What you are asked to do
Retype, exactly as they appear below, the lines between the line holding "(247, 213) = (328, 359): none -> red mouse" and the line holding "(372, 422) = (222, 268): turquoise", both ends included.

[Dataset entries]
<<<<
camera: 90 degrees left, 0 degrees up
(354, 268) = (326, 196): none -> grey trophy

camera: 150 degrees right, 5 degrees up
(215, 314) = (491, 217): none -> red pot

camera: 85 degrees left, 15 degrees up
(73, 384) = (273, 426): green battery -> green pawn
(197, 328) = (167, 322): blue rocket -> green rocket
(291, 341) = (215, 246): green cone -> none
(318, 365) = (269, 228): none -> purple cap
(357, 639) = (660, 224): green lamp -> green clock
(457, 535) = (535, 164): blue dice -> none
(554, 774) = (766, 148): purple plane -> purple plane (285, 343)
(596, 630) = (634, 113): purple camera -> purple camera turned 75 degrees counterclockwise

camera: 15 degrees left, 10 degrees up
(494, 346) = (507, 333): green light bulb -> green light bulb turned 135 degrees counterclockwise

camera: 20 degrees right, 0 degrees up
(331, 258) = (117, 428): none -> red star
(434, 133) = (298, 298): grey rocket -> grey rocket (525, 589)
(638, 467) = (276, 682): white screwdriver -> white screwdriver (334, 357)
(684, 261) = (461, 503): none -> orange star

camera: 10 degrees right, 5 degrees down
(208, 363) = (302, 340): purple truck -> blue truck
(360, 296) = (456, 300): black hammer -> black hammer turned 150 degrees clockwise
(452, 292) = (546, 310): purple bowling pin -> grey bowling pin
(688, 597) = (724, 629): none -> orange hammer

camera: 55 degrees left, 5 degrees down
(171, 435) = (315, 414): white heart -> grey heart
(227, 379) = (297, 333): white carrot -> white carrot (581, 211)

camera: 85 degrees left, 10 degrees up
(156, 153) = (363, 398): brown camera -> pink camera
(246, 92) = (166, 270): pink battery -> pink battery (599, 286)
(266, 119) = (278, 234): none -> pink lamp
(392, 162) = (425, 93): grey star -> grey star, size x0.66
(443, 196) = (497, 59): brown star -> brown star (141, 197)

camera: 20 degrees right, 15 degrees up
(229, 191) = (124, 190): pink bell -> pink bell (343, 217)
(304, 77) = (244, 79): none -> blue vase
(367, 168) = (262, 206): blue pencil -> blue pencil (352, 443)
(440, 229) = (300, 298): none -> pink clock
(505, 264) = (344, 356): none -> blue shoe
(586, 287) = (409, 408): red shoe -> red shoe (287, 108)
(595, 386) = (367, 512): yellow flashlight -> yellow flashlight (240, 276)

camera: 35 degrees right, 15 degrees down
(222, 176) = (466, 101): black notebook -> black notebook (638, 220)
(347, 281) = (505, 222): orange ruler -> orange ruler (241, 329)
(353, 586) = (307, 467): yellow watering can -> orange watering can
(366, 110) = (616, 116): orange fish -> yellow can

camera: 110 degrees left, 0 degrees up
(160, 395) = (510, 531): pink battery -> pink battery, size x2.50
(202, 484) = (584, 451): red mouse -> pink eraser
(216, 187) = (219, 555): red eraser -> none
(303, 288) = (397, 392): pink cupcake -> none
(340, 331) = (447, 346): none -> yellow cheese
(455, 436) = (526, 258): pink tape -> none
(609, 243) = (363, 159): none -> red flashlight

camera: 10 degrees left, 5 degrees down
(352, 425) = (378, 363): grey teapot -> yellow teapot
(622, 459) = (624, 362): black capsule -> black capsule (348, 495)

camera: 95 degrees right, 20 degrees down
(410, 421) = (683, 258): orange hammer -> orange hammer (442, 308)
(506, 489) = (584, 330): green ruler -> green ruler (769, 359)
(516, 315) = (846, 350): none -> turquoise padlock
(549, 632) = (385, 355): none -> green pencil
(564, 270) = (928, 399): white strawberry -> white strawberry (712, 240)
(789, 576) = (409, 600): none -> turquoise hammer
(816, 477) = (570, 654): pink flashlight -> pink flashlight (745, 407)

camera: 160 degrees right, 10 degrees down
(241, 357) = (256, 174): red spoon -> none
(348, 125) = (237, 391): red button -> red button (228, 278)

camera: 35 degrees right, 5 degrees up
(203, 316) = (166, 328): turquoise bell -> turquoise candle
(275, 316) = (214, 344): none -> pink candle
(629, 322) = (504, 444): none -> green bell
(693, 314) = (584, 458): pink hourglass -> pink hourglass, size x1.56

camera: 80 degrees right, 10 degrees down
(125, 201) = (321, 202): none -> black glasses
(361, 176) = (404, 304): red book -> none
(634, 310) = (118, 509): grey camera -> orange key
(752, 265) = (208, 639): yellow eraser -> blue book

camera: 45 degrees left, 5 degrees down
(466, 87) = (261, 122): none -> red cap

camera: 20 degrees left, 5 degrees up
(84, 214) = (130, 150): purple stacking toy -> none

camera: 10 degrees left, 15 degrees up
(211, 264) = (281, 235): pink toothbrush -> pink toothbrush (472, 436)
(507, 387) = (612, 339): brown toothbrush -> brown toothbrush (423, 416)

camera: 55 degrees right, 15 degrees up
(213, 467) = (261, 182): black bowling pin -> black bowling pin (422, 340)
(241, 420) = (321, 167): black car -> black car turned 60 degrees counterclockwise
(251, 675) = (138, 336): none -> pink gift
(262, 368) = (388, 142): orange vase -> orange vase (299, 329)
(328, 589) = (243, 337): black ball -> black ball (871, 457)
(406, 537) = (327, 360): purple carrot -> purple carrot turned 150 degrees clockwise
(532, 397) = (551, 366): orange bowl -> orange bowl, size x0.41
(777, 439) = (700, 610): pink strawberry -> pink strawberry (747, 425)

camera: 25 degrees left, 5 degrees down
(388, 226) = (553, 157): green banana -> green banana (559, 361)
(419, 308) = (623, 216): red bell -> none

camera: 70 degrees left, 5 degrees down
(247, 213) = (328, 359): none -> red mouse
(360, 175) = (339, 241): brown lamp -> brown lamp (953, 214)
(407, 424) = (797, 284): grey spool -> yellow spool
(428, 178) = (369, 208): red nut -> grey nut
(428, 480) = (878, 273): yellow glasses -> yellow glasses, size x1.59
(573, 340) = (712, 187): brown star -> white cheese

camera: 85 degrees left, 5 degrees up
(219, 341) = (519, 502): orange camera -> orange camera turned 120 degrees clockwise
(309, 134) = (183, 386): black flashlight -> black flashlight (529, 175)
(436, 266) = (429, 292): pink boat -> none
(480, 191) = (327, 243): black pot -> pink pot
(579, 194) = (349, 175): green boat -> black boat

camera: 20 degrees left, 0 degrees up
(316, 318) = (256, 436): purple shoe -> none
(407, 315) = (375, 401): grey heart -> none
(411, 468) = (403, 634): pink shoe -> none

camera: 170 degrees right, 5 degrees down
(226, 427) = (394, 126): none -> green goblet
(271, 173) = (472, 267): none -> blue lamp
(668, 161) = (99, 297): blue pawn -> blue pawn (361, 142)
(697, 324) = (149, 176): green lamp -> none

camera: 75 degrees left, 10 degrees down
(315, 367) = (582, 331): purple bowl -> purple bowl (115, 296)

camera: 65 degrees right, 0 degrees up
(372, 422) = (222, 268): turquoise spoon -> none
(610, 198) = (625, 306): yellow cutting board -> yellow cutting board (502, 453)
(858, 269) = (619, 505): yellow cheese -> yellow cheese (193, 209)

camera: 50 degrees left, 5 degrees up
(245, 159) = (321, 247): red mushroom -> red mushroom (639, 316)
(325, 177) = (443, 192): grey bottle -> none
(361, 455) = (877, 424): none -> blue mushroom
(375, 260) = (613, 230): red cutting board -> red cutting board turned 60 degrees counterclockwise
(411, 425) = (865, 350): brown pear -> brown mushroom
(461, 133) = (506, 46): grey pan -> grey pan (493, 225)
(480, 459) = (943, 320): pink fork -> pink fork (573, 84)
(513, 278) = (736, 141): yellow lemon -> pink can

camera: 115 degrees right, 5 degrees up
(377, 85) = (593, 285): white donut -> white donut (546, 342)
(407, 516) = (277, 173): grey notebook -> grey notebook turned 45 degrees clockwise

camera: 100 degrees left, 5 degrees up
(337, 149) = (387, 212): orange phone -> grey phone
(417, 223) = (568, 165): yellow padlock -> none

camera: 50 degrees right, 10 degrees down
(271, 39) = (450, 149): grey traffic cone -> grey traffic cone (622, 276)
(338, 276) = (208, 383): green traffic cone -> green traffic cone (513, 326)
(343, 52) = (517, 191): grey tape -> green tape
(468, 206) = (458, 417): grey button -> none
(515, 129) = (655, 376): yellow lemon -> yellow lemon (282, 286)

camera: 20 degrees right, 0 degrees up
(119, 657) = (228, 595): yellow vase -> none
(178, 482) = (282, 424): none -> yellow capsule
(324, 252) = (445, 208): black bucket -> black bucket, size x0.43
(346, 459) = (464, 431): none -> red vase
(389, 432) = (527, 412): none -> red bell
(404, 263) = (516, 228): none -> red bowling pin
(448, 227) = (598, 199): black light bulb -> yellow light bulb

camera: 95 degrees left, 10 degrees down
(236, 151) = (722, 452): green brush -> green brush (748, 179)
>>>>
Answer to this problem
(247, 213) = (328, 359): none -> red mouse
(360, 175) = (339, 241): brown lamp -> brown lamp (953, 214)
(407, 424) = (797, 284): grey spool -> yellow spool
(428, 178) = (369, 208): red nut -> grey nut
(428, 480) = (878, 273): yellow glasses -> yellow glasses, size x1.59
(573, 340) = (712, 187): brown star -> white cheese

camera: 85 degrees left, 5 degrees up
(219, 341) = (519, 502): orange camera -> orange camera turned 120 degrees clockwise
(309, 134) = (183, 386): black flashlight -> black flashlight (529, 175)
(436, 266) = (429, 292): pink boat -> none
(480, 191) = (327, 243): black pot -> pink pot
(579, 194) = (349, 175): green boat -> black boat

camera: 20 degrees left, 0 degrees up
(316, 318) = (256, 436): purple shoe -> none
(407, 315) = (375, 401): grey heart -> none
(411, 468) = (403, 634): pink shoe -> none

camera: 170 degrees right, 5 degrees down
(226, 427) = (394, 126): none -> green goblet
(271, 173) = (472, 267): none -> blue lamp
(668, 161) = (99, 297): blue pawn -> blue pawn (361, 142)
(697, 324) = (149, 176): green lamp -> none

camera: 75 degrees left, 10 degrees down
(315, 367) = (582, 331): purple bowl -> purple bowl (115, 296)

camera: 65 degrees right, 0 degrees up
(372, 422) = (222, 268): turquoise spoon -> none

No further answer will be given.